Required action:
Answer with one number only: how many lines in this material contain the word "cake"?

Supplied data:

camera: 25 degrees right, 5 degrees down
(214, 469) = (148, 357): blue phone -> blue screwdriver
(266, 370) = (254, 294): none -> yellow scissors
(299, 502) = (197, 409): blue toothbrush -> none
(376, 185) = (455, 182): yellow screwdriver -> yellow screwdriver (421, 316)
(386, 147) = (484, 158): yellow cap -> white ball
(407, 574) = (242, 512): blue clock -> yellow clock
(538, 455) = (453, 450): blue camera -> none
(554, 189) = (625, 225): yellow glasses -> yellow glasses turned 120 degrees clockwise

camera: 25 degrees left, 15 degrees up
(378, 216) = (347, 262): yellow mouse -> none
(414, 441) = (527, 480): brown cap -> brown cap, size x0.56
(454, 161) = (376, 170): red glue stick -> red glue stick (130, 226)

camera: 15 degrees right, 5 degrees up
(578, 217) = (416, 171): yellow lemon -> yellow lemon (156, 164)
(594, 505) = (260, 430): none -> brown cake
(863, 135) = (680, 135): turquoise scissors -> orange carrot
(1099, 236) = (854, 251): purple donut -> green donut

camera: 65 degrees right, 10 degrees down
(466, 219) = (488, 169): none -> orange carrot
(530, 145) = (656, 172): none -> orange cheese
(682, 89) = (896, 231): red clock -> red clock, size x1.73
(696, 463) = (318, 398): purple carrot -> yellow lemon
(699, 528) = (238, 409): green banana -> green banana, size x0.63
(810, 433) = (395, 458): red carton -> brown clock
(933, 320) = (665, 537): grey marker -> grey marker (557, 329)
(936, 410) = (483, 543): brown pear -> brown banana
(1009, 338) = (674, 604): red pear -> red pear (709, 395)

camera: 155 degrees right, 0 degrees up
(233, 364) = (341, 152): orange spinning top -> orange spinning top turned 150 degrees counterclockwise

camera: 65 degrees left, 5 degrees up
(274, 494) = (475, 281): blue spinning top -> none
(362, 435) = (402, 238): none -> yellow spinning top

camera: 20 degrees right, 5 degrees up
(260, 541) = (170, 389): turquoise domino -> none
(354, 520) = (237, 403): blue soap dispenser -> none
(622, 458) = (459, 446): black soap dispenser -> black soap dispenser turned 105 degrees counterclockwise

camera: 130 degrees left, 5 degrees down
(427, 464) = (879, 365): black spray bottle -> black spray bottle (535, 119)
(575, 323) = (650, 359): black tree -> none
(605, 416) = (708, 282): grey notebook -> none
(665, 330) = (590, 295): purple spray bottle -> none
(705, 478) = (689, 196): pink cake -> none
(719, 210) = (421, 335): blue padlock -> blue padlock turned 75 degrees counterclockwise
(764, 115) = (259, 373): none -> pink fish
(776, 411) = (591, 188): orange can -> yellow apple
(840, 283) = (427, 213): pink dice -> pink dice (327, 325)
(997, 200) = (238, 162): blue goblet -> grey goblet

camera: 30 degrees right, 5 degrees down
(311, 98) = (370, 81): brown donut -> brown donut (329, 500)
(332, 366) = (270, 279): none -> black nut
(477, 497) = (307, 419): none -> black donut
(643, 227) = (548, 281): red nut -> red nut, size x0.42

Response to the exercise:
2